Start of Given data

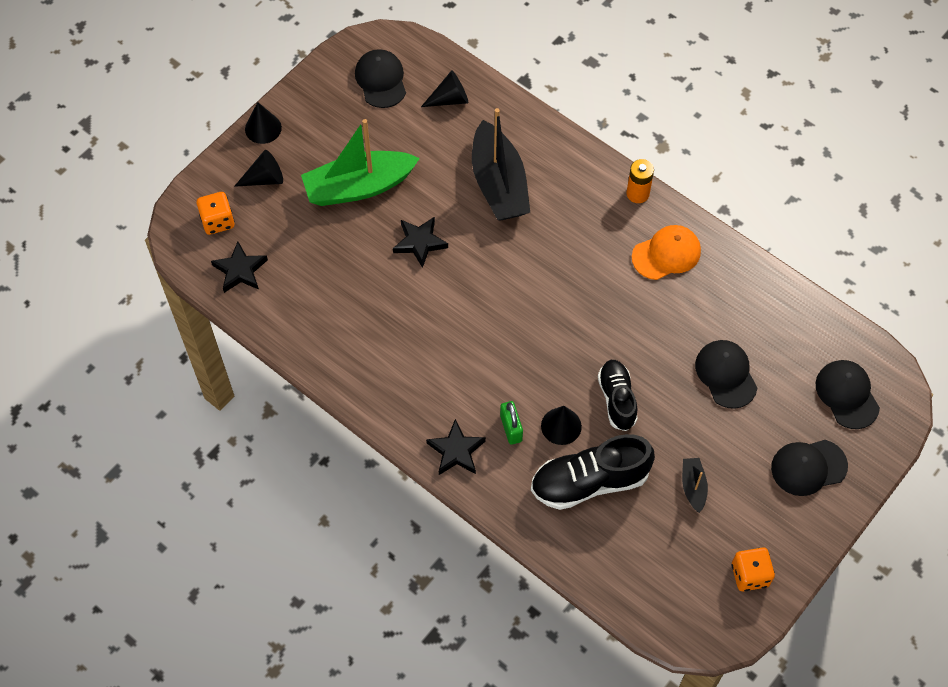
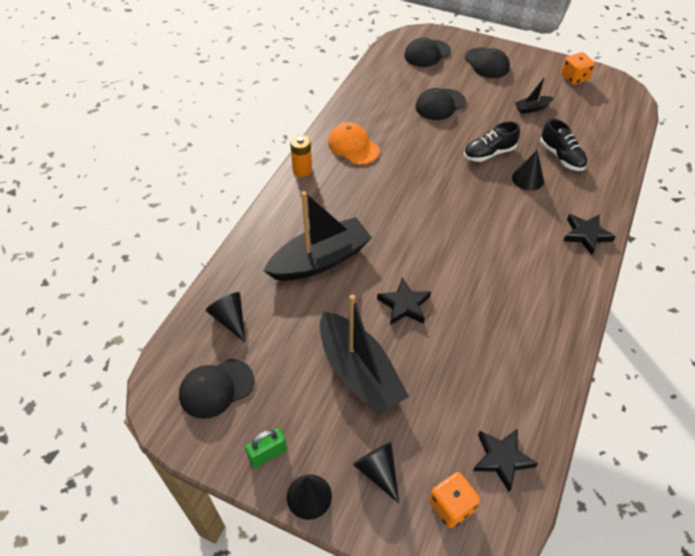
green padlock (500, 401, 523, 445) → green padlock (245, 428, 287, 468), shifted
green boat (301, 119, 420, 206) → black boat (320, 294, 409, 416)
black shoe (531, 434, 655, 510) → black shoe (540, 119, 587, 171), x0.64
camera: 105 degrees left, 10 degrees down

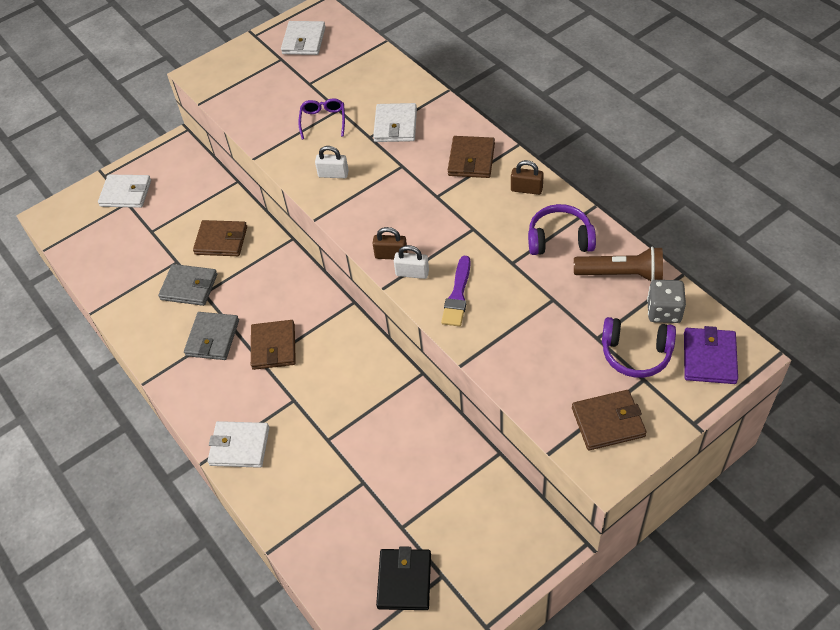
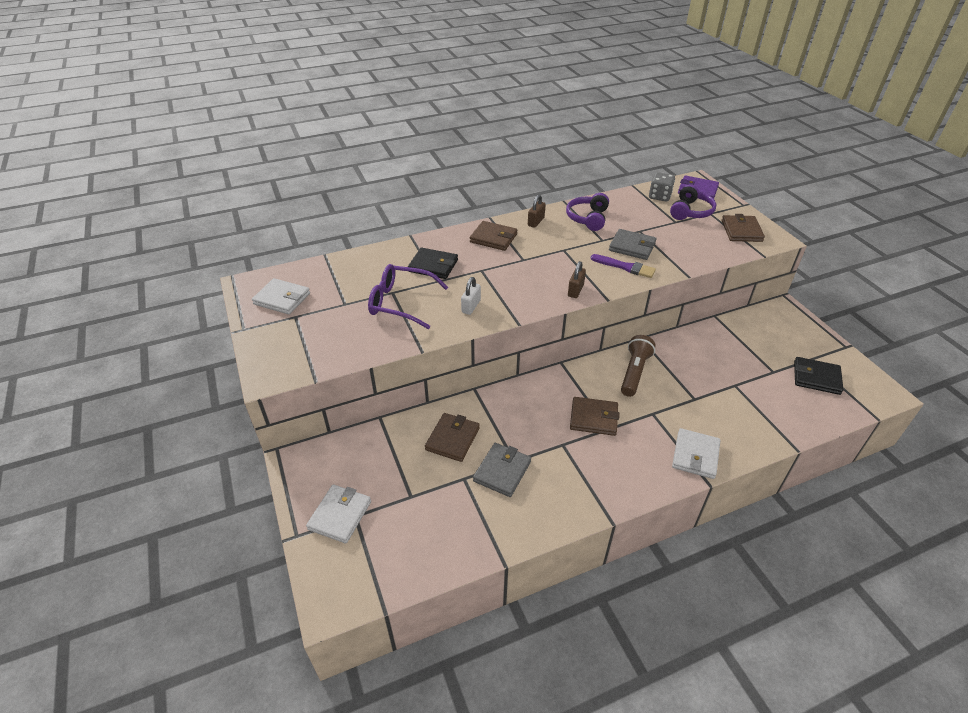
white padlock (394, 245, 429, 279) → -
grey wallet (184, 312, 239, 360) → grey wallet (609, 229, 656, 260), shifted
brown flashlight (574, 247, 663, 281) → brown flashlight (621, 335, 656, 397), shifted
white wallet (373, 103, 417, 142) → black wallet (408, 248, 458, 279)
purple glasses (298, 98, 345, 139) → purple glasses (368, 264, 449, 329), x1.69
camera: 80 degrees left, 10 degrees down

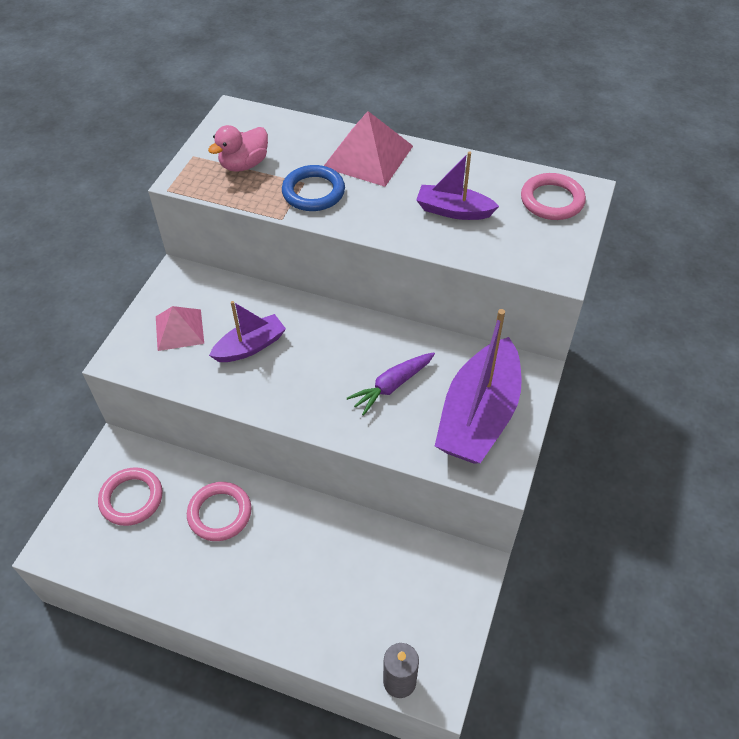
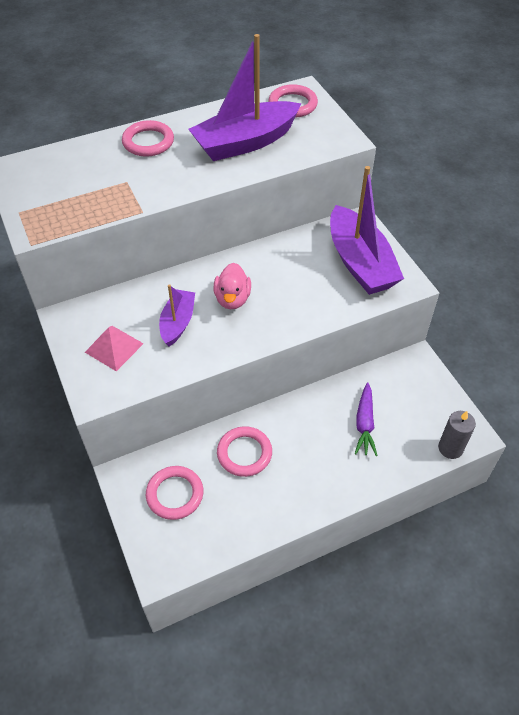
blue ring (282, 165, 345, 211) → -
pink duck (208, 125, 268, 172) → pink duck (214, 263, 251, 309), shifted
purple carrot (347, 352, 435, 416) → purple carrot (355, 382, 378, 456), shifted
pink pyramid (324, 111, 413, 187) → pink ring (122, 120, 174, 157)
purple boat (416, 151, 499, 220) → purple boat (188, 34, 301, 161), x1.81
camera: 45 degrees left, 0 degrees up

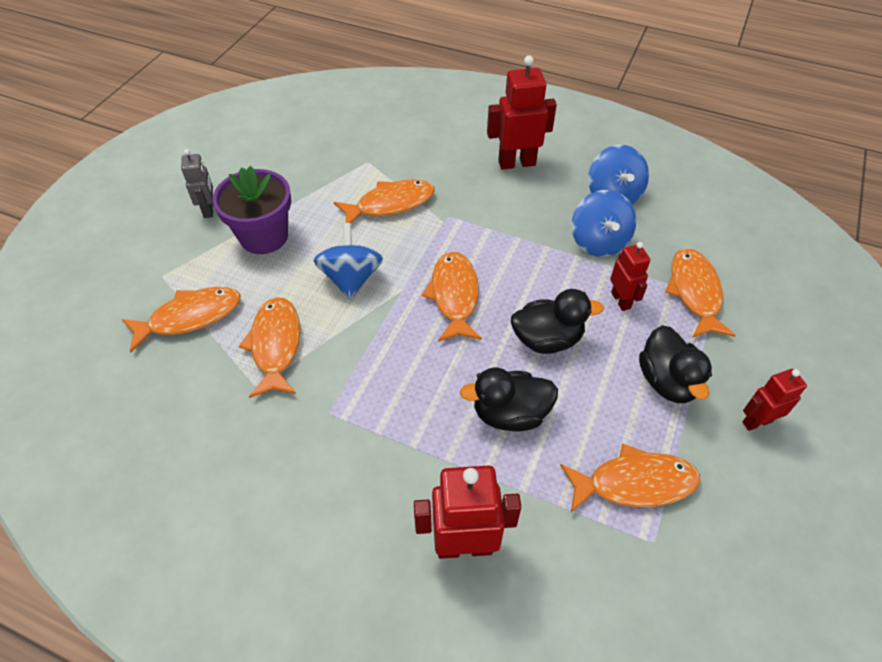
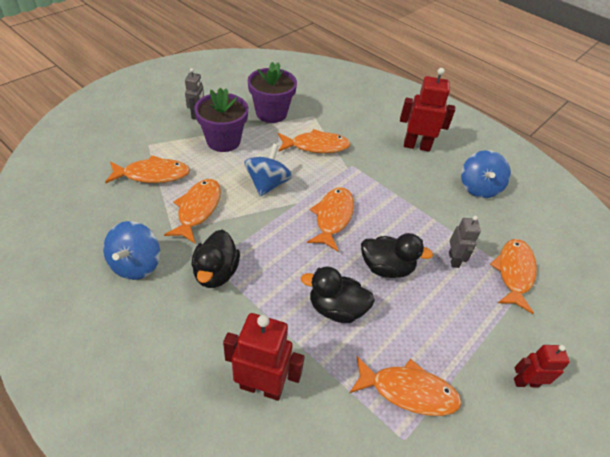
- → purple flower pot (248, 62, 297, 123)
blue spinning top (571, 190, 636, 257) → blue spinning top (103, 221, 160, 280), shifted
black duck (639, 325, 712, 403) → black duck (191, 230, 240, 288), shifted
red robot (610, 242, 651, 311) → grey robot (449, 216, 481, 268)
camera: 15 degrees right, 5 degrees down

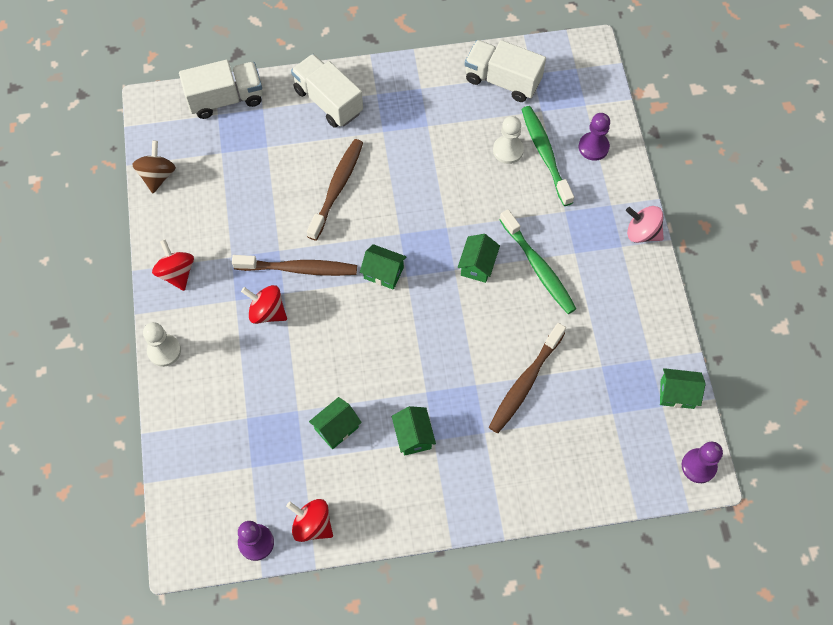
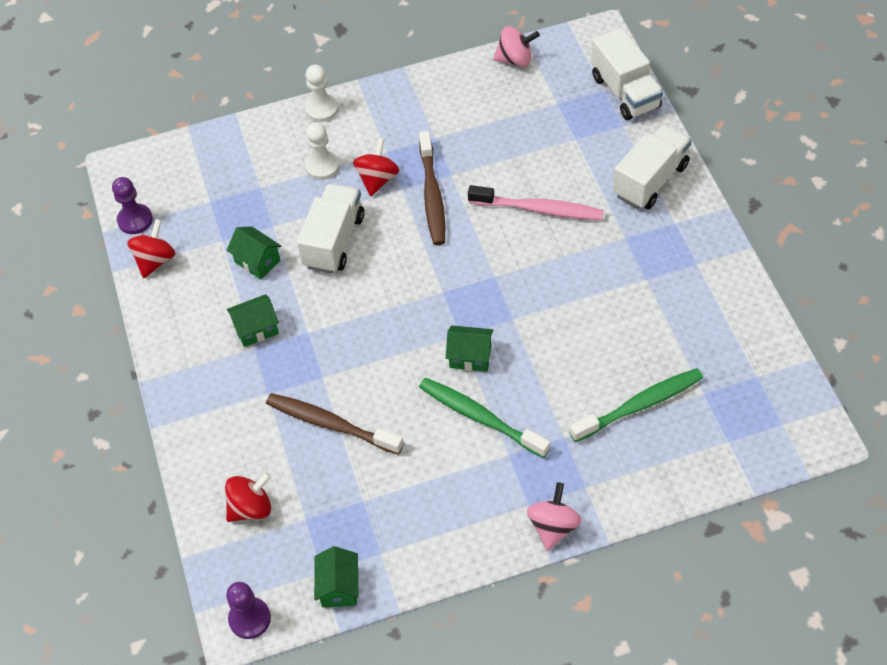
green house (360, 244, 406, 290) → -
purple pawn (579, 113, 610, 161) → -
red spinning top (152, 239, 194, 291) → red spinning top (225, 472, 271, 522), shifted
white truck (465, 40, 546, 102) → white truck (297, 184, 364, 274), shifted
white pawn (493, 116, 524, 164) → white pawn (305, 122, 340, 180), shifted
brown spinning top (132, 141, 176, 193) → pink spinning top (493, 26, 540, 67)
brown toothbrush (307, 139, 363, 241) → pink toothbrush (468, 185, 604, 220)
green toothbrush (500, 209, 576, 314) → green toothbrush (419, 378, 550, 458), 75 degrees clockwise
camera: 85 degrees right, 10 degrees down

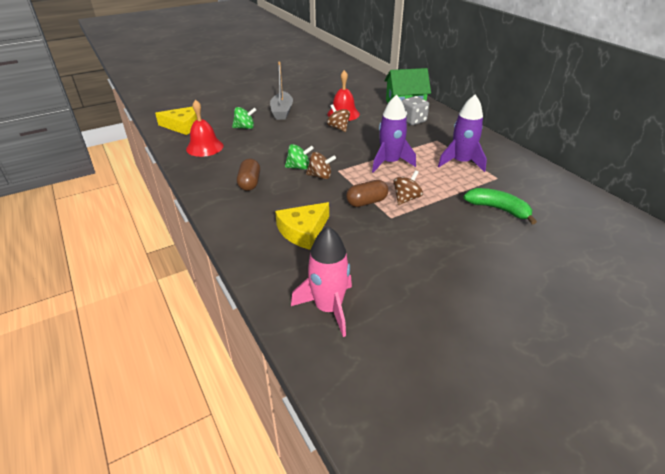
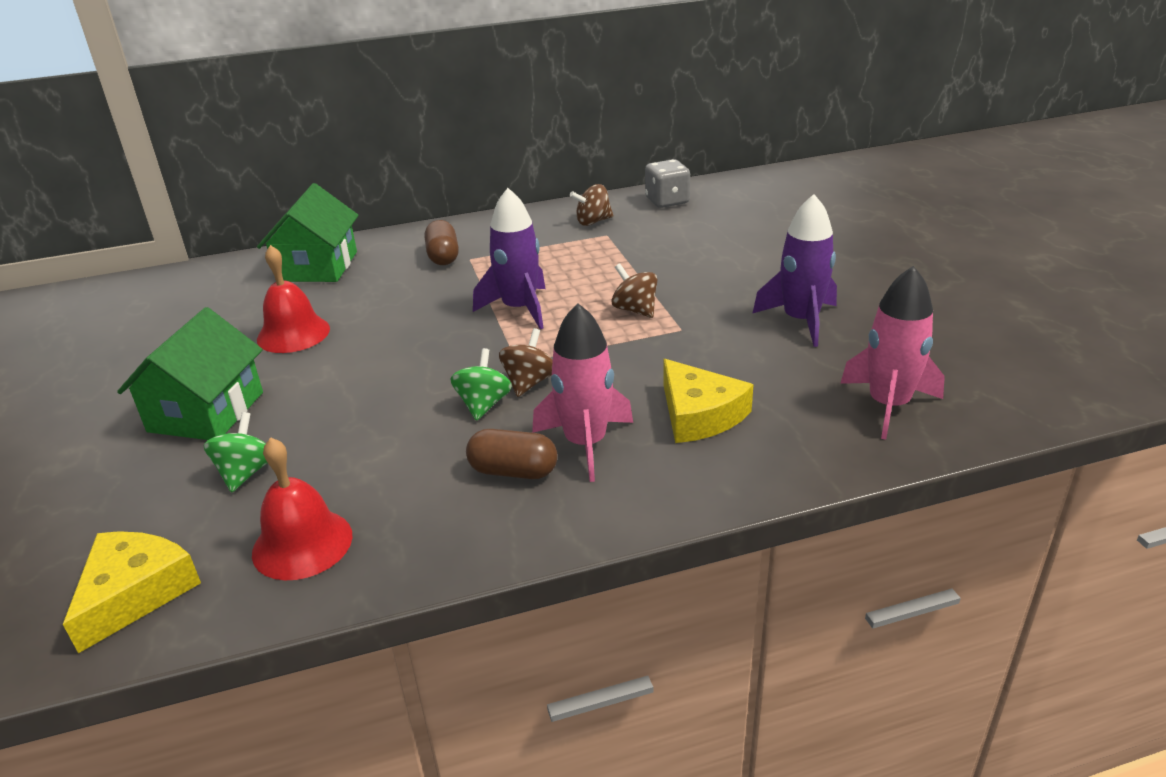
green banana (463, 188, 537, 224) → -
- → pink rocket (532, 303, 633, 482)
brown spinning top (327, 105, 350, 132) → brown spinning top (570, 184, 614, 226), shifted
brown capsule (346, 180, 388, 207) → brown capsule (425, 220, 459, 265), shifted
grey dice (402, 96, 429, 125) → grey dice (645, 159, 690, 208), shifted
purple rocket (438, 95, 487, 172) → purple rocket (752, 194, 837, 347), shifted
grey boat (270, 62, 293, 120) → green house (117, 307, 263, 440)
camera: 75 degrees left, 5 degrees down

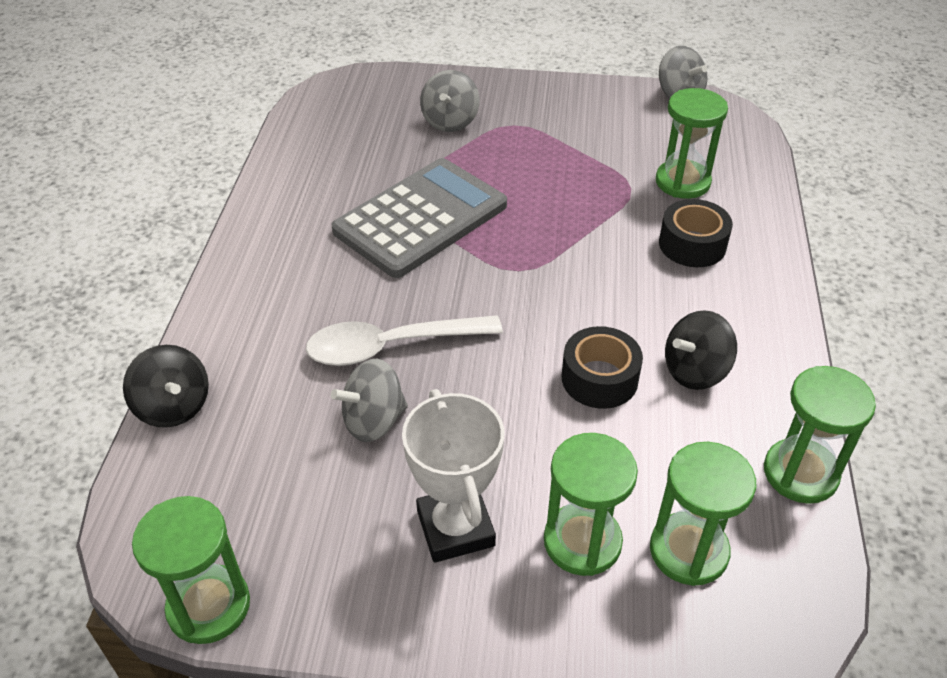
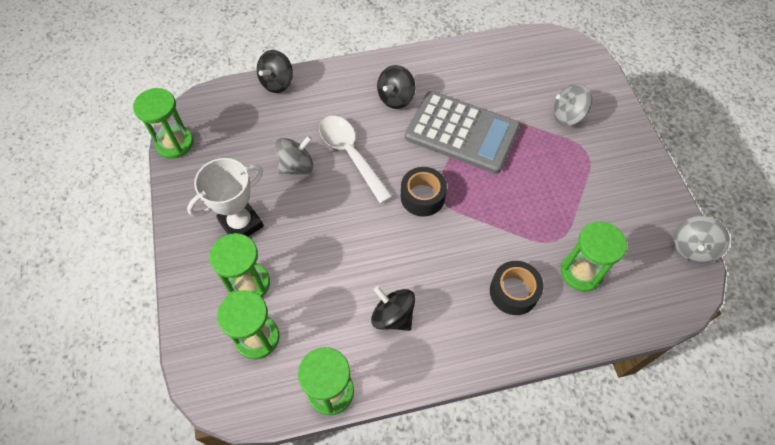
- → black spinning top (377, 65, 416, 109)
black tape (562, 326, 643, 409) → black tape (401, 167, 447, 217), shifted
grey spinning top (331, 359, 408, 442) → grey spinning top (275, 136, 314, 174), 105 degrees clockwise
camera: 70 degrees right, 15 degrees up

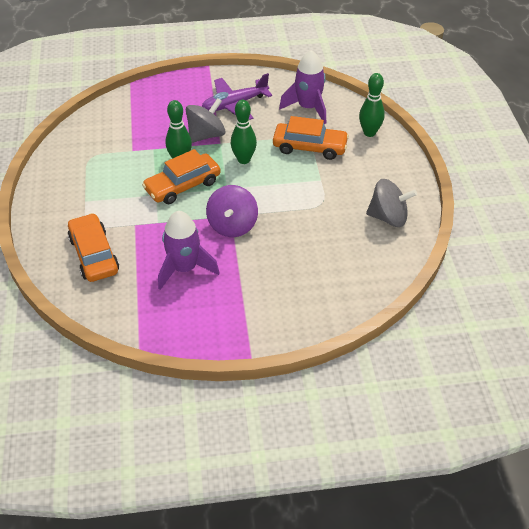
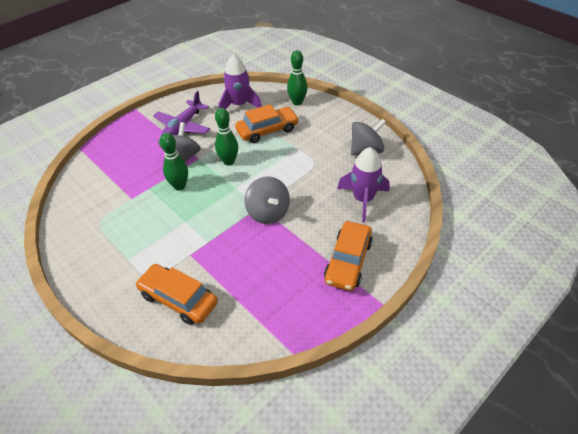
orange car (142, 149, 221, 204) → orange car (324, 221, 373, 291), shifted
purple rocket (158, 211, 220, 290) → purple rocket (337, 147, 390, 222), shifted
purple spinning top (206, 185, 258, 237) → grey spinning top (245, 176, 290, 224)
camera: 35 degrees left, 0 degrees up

End of Given data

Prompt =
Reproduce, exactly and only, the lines of the records above starting at the line with "camera: 105 degrees left, 10 degrees down" and ending at the line with "blue spinning top (571, 190, 636, 257)", both included. Leave every picture out.

Finished exercise =
camera: 105 degrees left, 10 degrees down

white padlock (394, 245, 429, 279) → -
grey wallet (184, 312, 239, 360) → grey wallet (609, 229, 656, 260), shifted
brown flashlight (574, 247, 663, 281) → brown flashlight (621, 335, 656, 397), shifted
white wallet (373, 103, 417, 142) → black wallet (408, 248, 458, 279)
purple glasses (298, 98, 345, 139) → purple glasses (368, 264, 449, 329), x1.69
camera: 80 degrees left, 10 degrees down

blue ring (282, 165, 345, 211) → -
pink duck (208, 125, 268, 172) → pink duck (214, 263, 251, 309), shifted
purple carrot (347, 352, 435, 416) → purple carrot (355, 382, 378, 456), shifted
pink pyramid (324, 111, 413, 187) → pink ring (122, 120, 174, 157)
purple boat (416, 151, 499, 220) → purple boat (188, 34, 301, 161), x1.81
camera: 45 degrees left, 0 degrees up

- → purple flower pot (248, 62, 297, 123)
blue spinning top (571, 190, 636, 257) → blue spinning top (103, 221, 160, 280), shifted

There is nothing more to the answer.